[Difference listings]

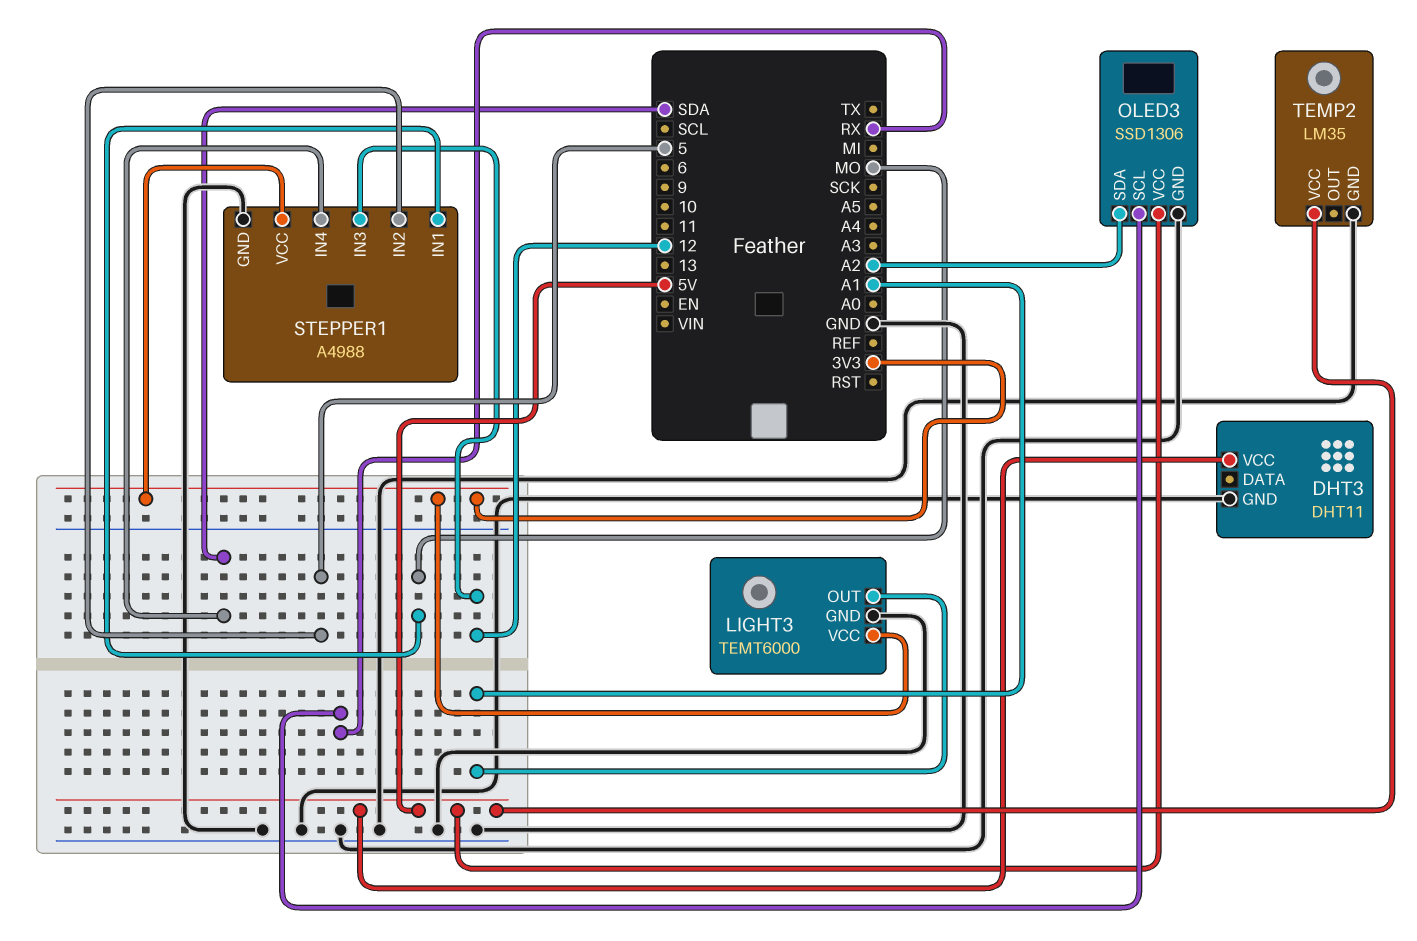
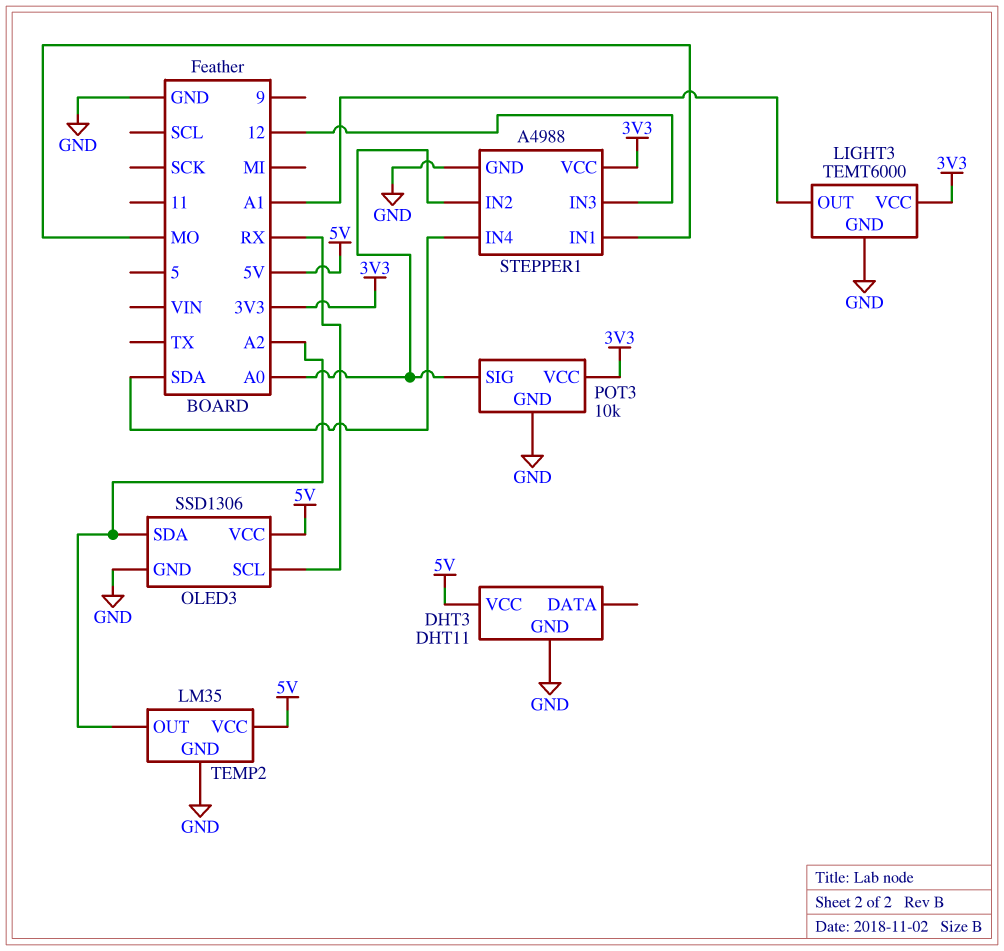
POT3: none -> 10k
POT3 pin GND: none -> GND
POT3 pin SIG: none -> A0
POT3 pin VCC: none -> 3V3
STEPPER1 pin IN2: 5 -> A0
TEMP2 pin OUT: none -> A2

- [WORK TO COMPLETE]:
Write the lines above out again exactly, without any of their pictures.

- [TASK ANSWER]:
POT3: none -> 10k
POT3 pin GND: none -> GND
POT3 pin SIG: none -> A0
POT3 pin VCC: none -> 3V3
STEPPER1 pin IN2: 5 -> A0
TEMP2 pin OUT: none -> A2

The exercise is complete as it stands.